Exercise: Count the lines in the entries below that contain the string "kern", where case matters, and give only the number.
==== Stored records
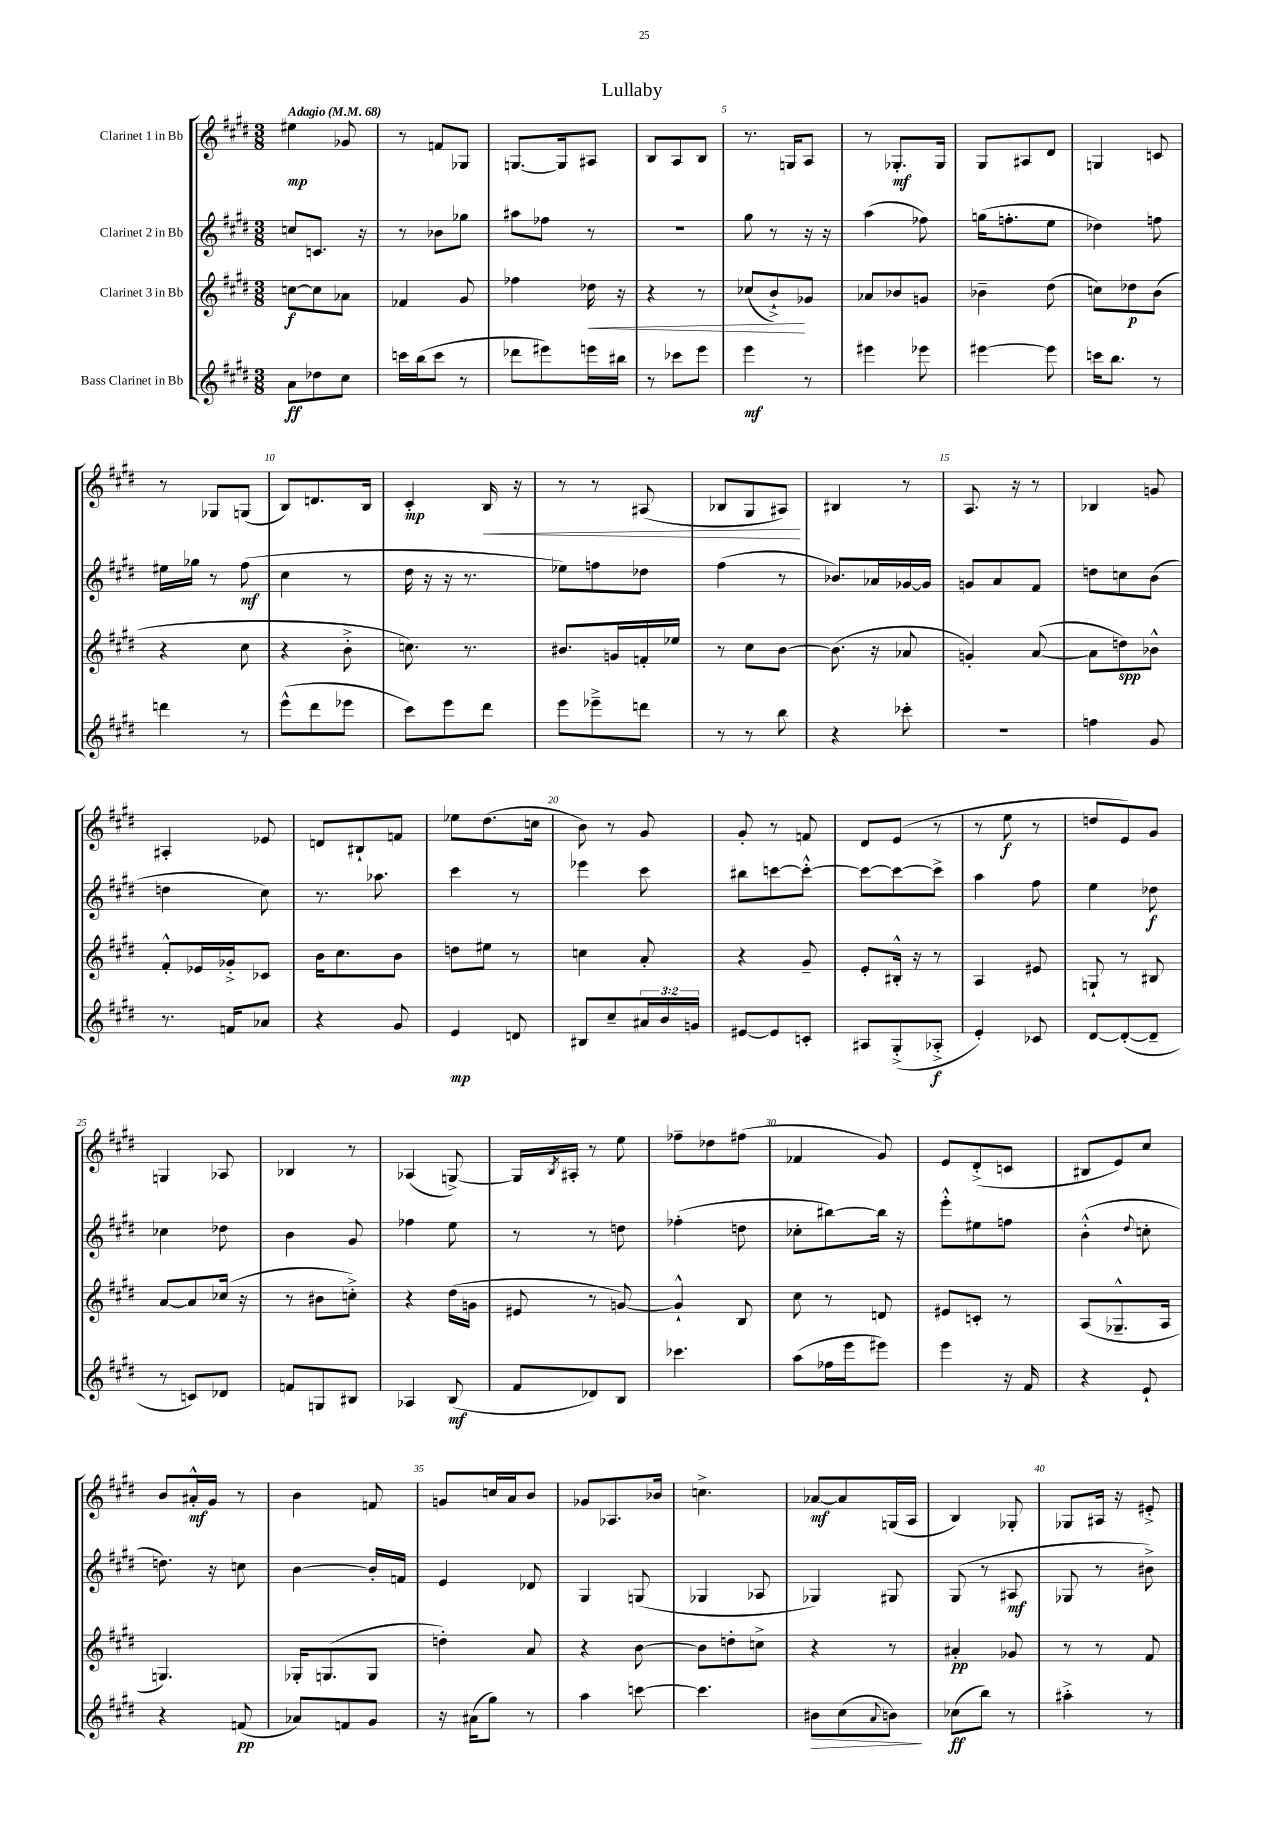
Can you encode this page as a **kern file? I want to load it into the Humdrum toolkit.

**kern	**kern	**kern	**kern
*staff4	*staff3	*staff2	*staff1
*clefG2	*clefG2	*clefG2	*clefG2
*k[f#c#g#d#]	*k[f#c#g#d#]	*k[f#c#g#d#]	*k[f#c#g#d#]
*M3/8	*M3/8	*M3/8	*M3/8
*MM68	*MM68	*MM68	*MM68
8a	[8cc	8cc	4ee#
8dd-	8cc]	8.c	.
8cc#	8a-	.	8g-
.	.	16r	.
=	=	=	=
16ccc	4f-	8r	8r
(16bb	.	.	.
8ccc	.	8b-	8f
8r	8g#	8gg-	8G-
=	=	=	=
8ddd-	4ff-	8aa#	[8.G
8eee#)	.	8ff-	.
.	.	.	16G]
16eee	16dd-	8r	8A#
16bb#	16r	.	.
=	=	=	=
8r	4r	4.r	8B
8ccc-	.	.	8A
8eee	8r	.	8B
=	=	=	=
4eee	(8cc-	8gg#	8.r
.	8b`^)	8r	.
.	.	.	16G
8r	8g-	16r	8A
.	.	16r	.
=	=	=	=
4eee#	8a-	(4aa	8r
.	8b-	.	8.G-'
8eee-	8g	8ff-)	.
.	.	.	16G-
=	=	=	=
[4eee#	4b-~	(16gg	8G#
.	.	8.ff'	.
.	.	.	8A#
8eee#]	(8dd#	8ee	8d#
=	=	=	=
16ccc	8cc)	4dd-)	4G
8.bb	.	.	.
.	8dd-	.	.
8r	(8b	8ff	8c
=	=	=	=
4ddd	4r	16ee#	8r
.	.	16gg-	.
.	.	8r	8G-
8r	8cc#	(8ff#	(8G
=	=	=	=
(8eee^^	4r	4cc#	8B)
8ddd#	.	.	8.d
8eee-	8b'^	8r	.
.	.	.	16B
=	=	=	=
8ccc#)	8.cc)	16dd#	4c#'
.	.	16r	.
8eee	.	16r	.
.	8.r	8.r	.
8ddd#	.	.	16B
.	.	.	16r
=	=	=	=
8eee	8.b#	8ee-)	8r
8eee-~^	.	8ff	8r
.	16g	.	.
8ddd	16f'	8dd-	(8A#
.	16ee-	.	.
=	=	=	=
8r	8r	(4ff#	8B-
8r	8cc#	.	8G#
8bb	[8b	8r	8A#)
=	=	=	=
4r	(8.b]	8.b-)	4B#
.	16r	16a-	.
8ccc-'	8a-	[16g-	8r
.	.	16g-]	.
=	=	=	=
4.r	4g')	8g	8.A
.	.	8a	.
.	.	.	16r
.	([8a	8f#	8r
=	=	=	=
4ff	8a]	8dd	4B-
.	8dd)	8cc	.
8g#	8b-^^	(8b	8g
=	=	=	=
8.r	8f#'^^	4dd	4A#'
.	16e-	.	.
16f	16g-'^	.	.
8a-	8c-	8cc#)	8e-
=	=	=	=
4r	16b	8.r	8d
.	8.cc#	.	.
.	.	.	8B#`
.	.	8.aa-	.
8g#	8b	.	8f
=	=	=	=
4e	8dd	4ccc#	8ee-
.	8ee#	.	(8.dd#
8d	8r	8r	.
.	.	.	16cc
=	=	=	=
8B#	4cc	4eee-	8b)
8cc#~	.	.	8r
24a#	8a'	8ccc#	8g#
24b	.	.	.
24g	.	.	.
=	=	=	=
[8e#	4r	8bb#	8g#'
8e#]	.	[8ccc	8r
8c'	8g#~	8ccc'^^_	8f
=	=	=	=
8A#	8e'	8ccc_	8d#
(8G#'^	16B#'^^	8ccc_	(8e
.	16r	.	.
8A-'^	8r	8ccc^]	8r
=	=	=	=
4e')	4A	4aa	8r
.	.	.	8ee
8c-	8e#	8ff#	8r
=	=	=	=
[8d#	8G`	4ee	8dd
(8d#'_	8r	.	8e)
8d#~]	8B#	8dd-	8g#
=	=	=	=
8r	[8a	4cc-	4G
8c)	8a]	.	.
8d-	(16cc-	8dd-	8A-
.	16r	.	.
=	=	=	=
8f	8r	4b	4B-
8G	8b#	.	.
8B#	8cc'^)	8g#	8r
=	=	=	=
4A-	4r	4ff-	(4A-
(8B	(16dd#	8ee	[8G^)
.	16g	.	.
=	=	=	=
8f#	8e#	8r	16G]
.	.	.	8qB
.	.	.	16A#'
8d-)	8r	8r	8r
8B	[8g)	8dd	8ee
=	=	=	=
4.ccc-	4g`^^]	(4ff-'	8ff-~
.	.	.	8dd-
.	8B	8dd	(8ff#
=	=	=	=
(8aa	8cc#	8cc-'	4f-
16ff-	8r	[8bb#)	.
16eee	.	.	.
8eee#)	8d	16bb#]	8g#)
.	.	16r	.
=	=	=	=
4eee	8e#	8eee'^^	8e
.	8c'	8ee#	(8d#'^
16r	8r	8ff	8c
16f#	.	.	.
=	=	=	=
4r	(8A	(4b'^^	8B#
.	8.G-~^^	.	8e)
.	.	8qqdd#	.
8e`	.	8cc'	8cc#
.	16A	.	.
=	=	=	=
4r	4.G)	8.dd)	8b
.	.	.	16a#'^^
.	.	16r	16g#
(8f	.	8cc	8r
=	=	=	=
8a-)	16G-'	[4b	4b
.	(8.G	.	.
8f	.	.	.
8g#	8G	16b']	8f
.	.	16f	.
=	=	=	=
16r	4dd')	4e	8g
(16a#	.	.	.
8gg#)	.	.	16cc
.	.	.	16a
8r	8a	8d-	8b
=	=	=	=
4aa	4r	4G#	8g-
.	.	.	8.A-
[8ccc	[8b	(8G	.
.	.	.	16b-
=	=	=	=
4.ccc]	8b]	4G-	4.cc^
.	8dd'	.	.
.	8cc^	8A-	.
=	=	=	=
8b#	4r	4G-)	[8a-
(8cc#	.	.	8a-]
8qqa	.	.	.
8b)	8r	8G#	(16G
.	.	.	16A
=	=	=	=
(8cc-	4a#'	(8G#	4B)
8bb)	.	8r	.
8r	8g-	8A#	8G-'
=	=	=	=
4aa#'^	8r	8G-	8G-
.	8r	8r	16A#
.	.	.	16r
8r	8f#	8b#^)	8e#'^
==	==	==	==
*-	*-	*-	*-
========
==== Stored records
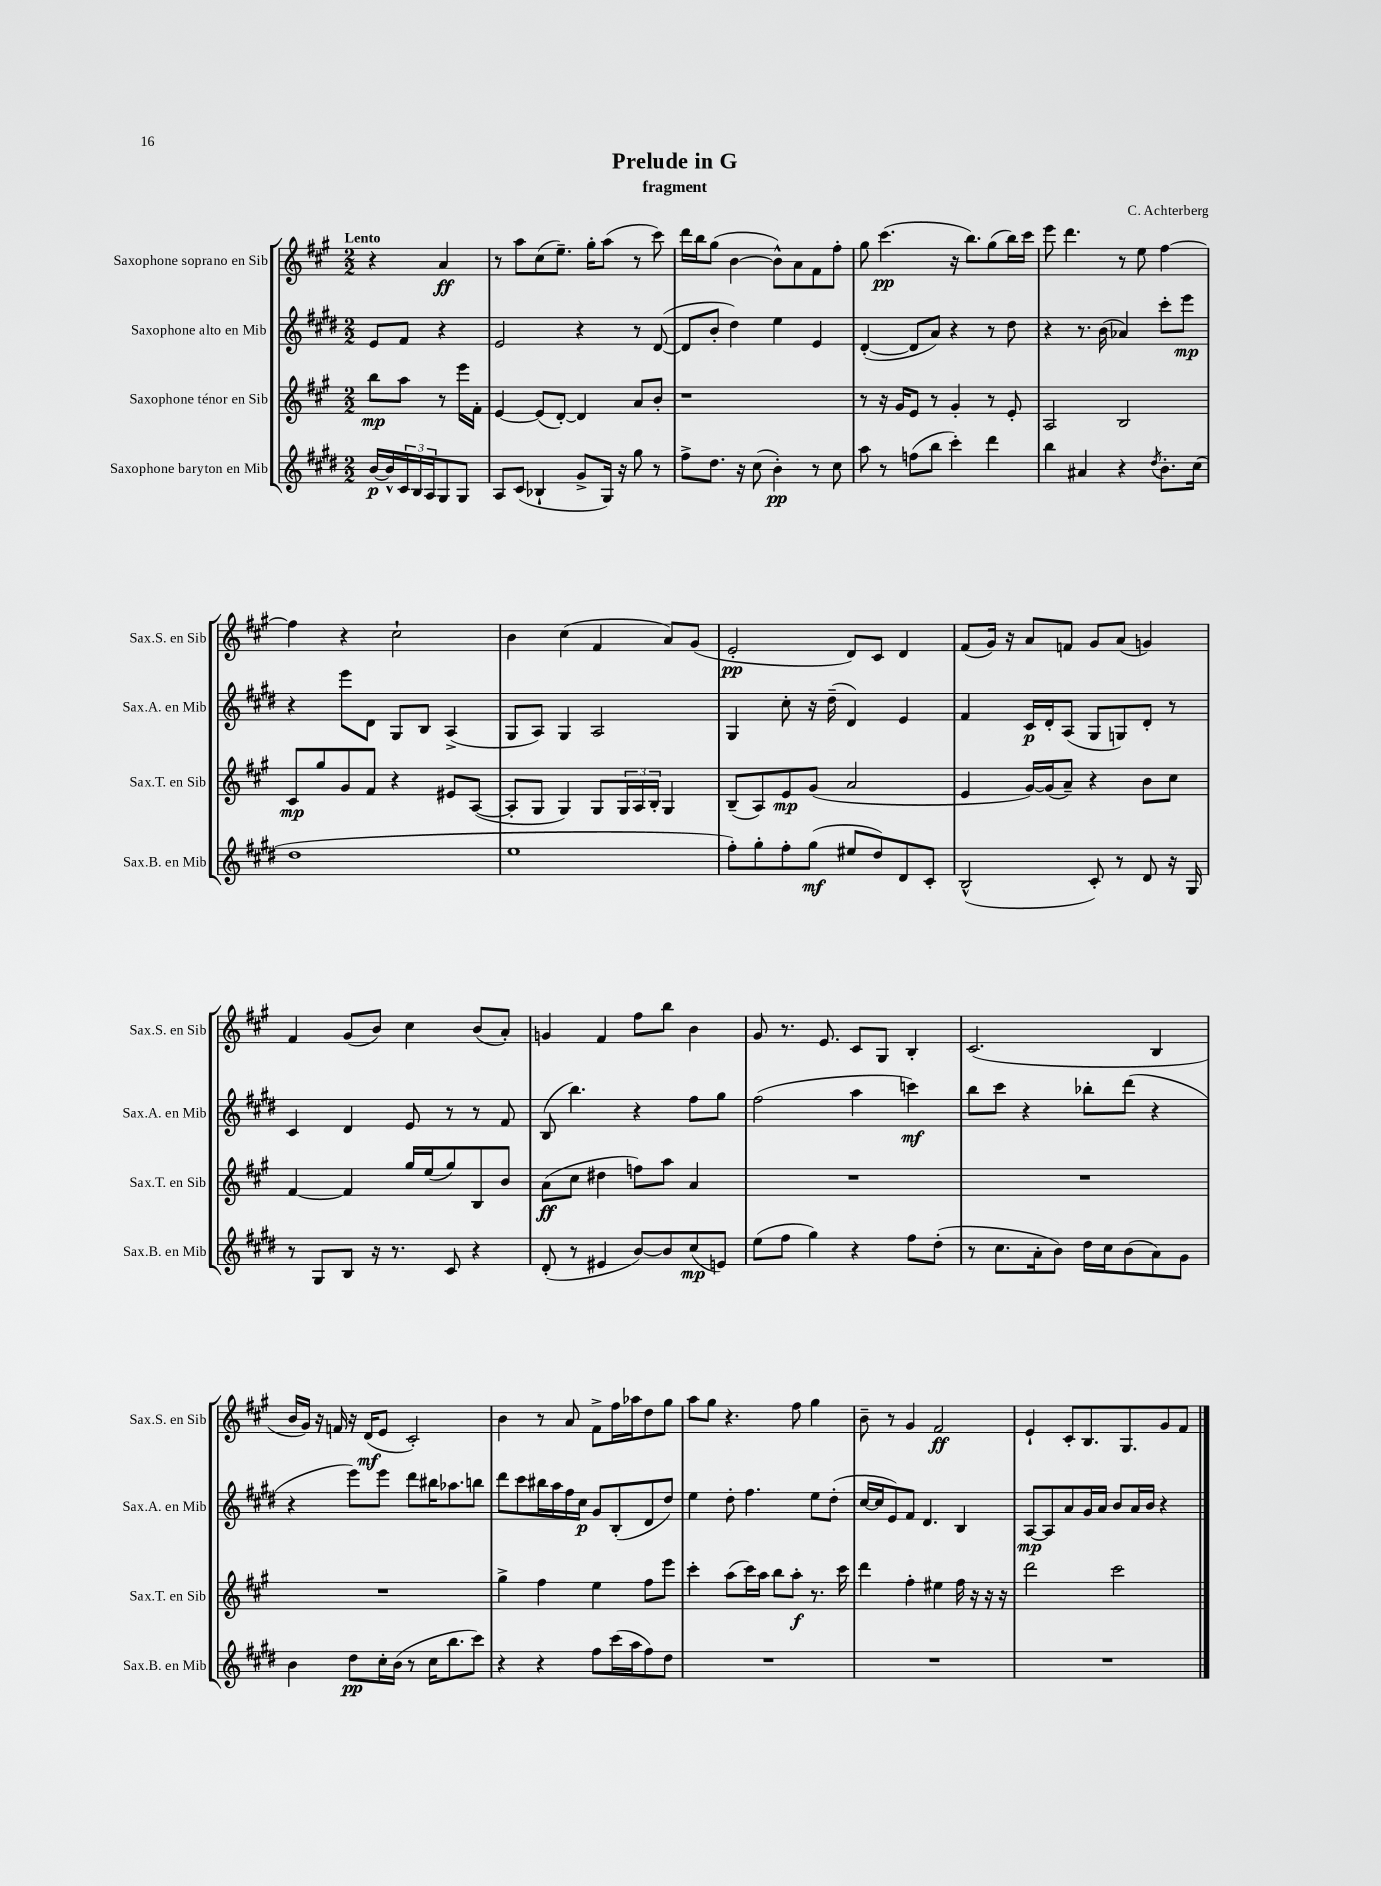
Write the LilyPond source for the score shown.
========
Written solution: 2